-- Records provided follows --

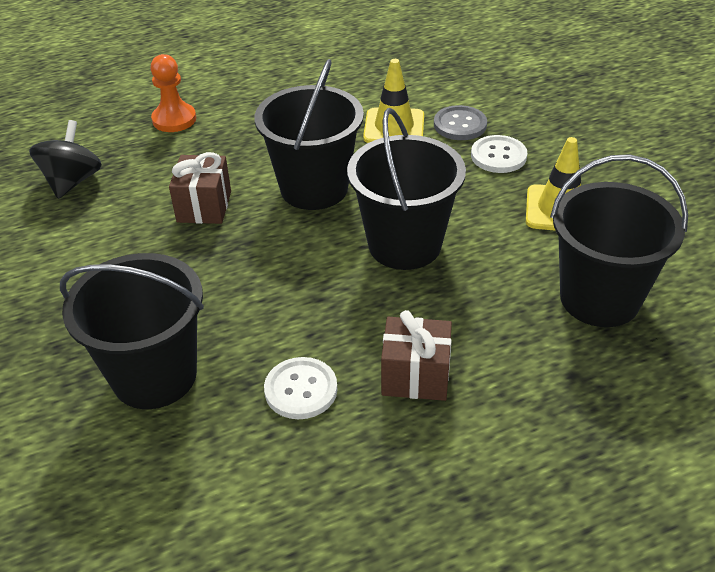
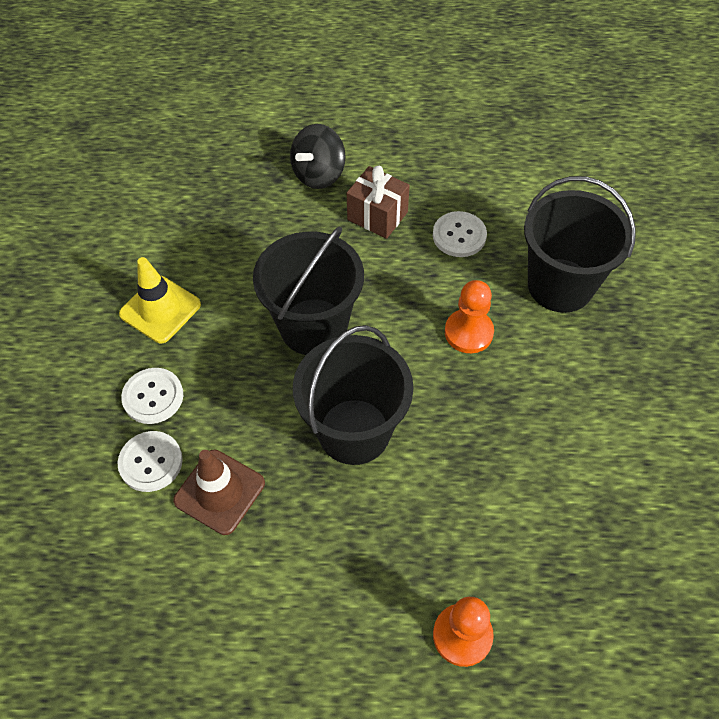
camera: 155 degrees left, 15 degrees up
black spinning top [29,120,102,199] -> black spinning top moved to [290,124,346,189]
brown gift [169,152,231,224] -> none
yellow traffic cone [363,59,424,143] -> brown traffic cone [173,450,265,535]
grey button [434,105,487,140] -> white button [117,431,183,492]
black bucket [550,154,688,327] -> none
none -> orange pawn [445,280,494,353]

-- Records provided concluded --

**What is needed**
Without including any picture, copy the listing above exactly and in full.

**Exercise output**
camera: 155 degrees left, 15 degrees up
black spinning top [29,120,102,199] -> black spinning top moved to [290,124,346,189]
brown gift [169,152,231,224] -> none
yellow traffic cone [363,59,424,143] -> brown traffic cone [173,450,265,535]
grey button [434,105,487,140] -> white button [117,431,183,492]
black bucket [550,154,688,327] -> none
none -> orange pawn [445,280,494,353]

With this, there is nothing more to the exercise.